Work instructions: Set down each line of the data below exactly as it stands, dropping the pictures.

[[ Source material open ]]

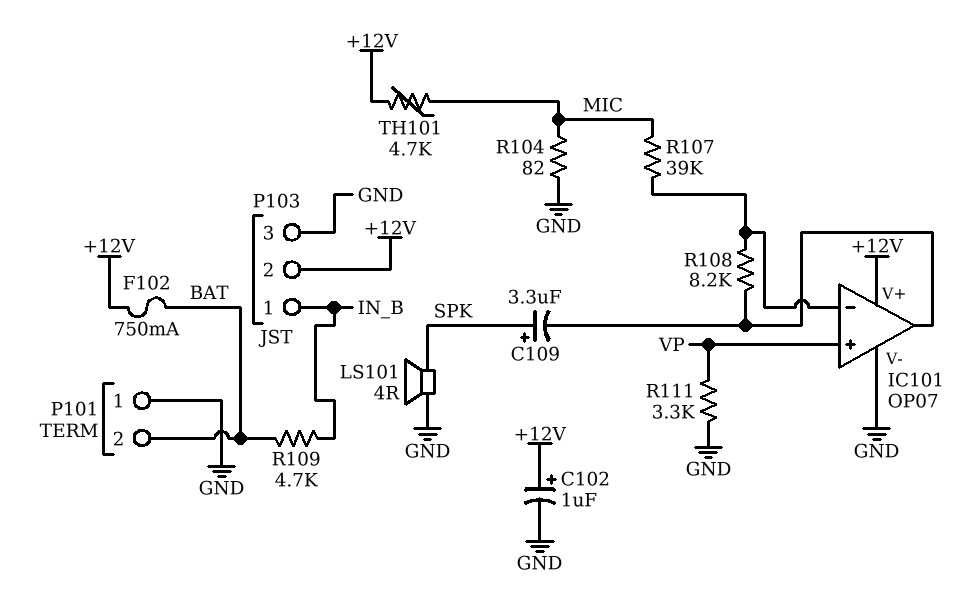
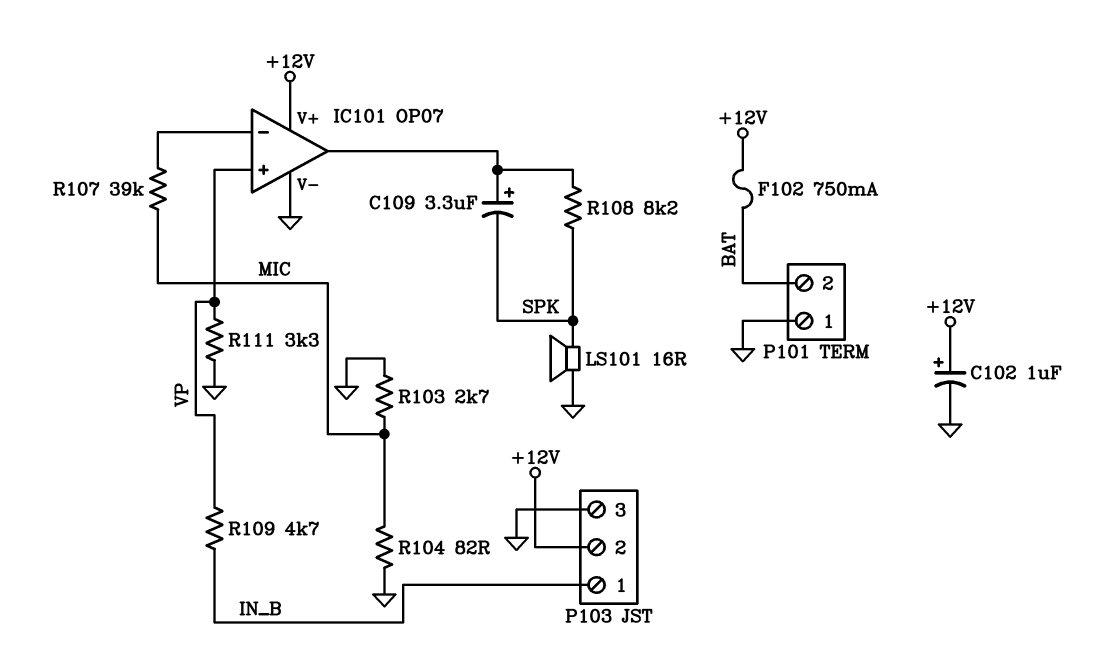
C109: 3.3uF (plus SPK, minus IC101/out) -> 3.3uF (plus IC101/out, minus SPK)
LS101: speaker 4R (GND, SPK) -> speaker 16R (GND, SPK)
R103: none -> 2.7k (GND, MIC)
R108: 8.2k (IC101/in-, IC101/out) -> 8.2k (IC101/out, SPK)
R109: 4.7k (BAT, IN_B) -> 4.7k (IN_B, VP)
TH101: 4.7k (+12V, MIC) -> none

[[ Source material closed ]]

Task response:
C109: 3.3uF (plus SPK, minus IC101/out) -> 3.3uF (plus IC101/out, minus SPK)
LS101: speaker 4R (GND, SPK) -> speaker 16R (GND, SPK)
R103: none -> 2.7k (GND, MIC)
R108: 8.2k (IC101/in-, IC101/out) -> 8.2k (IC101/out, SPK)
R109: 4.7k (BAT, IN_B) -> 4.7k (IN_B, VP)
TH101: 4.7k (+12V, MIC) -> none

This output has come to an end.